## Exercise details
Every record must be copied exactly, from first line to last.
[The input Boundary: Start]
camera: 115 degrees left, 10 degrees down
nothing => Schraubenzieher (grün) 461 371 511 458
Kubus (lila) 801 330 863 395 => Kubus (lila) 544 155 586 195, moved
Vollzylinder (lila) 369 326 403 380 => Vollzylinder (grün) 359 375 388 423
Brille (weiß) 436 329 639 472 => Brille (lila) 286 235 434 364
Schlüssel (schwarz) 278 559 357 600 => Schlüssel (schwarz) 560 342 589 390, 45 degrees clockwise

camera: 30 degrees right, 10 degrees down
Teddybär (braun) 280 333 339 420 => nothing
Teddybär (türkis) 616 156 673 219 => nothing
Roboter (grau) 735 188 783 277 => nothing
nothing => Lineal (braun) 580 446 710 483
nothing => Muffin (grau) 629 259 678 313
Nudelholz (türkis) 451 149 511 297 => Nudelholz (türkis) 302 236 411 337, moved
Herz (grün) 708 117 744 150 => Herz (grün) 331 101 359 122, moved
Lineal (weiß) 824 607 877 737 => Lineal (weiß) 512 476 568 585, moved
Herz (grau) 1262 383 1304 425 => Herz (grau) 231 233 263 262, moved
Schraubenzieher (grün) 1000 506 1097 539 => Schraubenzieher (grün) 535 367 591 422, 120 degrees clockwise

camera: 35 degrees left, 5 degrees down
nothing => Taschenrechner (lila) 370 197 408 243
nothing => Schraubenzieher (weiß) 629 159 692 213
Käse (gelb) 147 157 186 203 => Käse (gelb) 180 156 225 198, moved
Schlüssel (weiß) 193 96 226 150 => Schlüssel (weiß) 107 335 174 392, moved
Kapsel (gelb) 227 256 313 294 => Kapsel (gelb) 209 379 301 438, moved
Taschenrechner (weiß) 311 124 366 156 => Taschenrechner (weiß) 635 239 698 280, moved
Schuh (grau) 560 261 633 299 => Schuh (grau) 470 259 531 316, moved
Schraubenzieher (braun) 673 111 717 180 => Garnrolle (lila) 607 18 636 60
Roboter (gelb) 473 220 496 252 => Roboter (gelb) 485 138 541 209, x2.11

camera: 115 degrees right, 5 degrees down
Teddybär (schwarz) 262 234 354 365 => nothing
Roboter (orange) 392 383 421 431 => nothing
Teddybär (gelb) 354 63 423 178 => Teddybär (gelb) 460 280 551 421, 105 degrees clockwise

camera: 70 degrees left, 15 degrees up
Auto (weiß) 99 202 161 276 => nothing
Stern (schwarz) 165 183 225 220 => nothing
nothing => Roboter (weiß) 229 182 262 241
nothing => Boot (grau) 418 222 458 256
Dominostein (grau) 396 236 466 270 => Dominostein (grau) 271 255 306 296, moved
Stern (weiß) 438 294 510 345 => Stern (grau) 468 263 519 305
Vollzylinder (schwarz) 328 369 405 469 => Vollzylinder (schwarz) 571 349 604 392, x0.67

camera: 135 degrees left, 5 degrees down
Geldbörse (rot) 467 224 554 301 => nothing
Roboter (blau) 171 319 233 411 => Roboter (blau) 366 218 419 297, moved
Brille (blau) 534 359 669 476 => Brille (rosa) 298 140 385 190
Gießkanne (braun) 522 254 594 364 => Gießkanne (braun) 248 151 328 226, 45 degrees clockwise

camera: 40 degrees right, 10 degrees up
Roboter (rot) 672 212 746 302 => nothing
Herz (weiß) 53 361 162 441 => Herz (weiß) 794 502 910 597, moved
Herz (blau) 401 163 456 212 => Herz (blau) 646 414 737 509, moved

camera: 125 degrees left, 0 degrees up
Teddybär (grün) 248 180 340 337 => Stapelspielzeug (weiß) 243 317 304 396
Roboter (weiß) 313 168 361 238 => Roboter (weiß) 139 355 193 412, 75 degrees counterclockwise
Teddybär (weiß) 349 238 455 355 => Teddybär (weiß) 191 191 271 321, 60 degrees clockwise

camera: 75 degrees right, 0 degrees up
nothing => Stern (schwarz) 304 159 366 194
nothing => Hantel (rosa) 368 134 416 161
[The input Boundary: End]
## Solution to this problem
camera: 115 degrees left, 10 degrees down
nothing => Schraubenzieher (grün) 461 371 511 458
Kubus (lila) 801 330 863 395 => Kubus (lila) 544 155 586 195, moved
Vollzylinder (lila) 369 326 403 380 => Vollzylinder (grün) 359 375 388 423
Brille (weiß) 436 329 639 472 => Brille (lila) 286 235 434 364
Schlüssel (schwarz) 278 559 357 600 => Schlüssel (schwarz) 560 342 589 390, 45 degrees clockwise

camera: 30 degrees right, 10 degrees down
Teddybär (braun) 280 333 339 420 => nothing
Teddybär (türkis) 616 156 673 219 => nothing
Roboter (grau) 735 188 783 277 => nothing
nothing => Lineal (braun) 580 446 710 483
nothing => Muffin (grau) 629 259 678 313
Nudelholz (türkis) 451 149 511 297 => Nudelholz (türkis) 302 236 411 337, moved
Herz (grün) 708 117 744 150 => Herz (grün) 331 101 359 122, moved
Lineal (weiß) 824 607 877 737 => Lineal (weiß) 512 476 568 585, moved
Herz (grau) 1262 383 1304 425 => Herz (grau) 231 233 263 262, moved
Schraubenzieher (grün) 1000 506 1097 539 => Schraubenzieher (grün) 535 367 591 422, 120 degrees clockwise

camera: 35 degrees left, 5 degrees down
nothing => Taschenrechner (lila) 370 197 408 243
nothing => Schraubenzieher (weiß) 629 159 692 213
Käse (gelb) 147 157 186 203 => Käse (gelb) 180 156 225 198, moved
Schlüssel (weiß) 193 96 226 150 => Schlüssel (weiß) 107 335 174 392, moved
Kapsel (gelb) 227 256 313 294 => Kapsel (gelb) 209 379 301 438, moved
Taschenrechner (weiß) 311 124 366 156 => Taschenrechner (weiß) 635 239 698 280, moved
Schuh (grau) 560 261 633 299 => Schuh (grau) 470 259 531 316, moved
Schraubenzieher (braun) 673 111 717 180 => Garnrolle (lila) 607 18 636 60
Roboter (gelb) 473 220 496 252 => Roboter (gelb) 485 138 541 209, x2.11

camera: 115 degrees right, 5 degrees down
Teddybär (schwarz) 262 234 354 365 => nothing
Roboter (orange) 392 383 421 431 => nothing
Teddybär (gelb) 354 63 423 178 => Teddybär (gelb) 460 280 551 421, 105 degrees clockwise

camera: 70 degrees left, 15 degrees up
Auto (weiß) 99 202 161 276 => nothing
Stern (schwarz) 165 183 225 220 => nothing
nothing => Roboter (weiß) 229 182 262 241
nothing => Boot (grau) 418 222 458 256
Dominostein (grau) 396 236 466 270 => Dominostein (grau) 271 255 306 296, moved
Stern (weiß) 438 294 510 345 => Stern (grau) 468 263 519 305
Vollzylinder (schwarz) 328 369 405 469 => Vollzylinder (schwarz) 571 349 604 392, x0.67

camera: 135 degrees left, 5 degrees down
Geldbörse (rot) 467 224 554 301 => nothing
Roboter (blau) 171 319 233 411 => Roboter (blau) 366 218 419 297, moved
Brille (blau) 534 359 669 476 => Brille (rosa) 298 140 385 190
Gießkanne (braun) 522 254 594 364 => Gießkanne (braun) 248 151 328 226, 45 degrees clockwise

camera: 40 degrees right, 10 degrees up
Roboter (rot) 672 212 746 302 => nothing
Herz (weiß) 53 361 162 441 => Herz (weiß) 794 502 910 597, moved
Herz (blau) 401 163 456 212 => Herz (blau) 646 414 737 509, moved

camera: 125 degrees left, 0 degrees up
Teddybär (grün) 248 180 340 337 => Stapelspielzeug (weiß) 243 317 304 396
Roboter (weiß) 313 168 361 238 => Roboter (weiß) 139 355 193 412, 75 degrees counterclockwise
Teddybär (weiß) 349 238 455 355 => Teddybär (weiß) 191 191 271 321, 60 degrees clockwise

camera: 75 degrees right, 0 degrees up
nothing => Stern (schwarz) 304 159 366 194
nothing => Hantel (rosa) 368 134 416 161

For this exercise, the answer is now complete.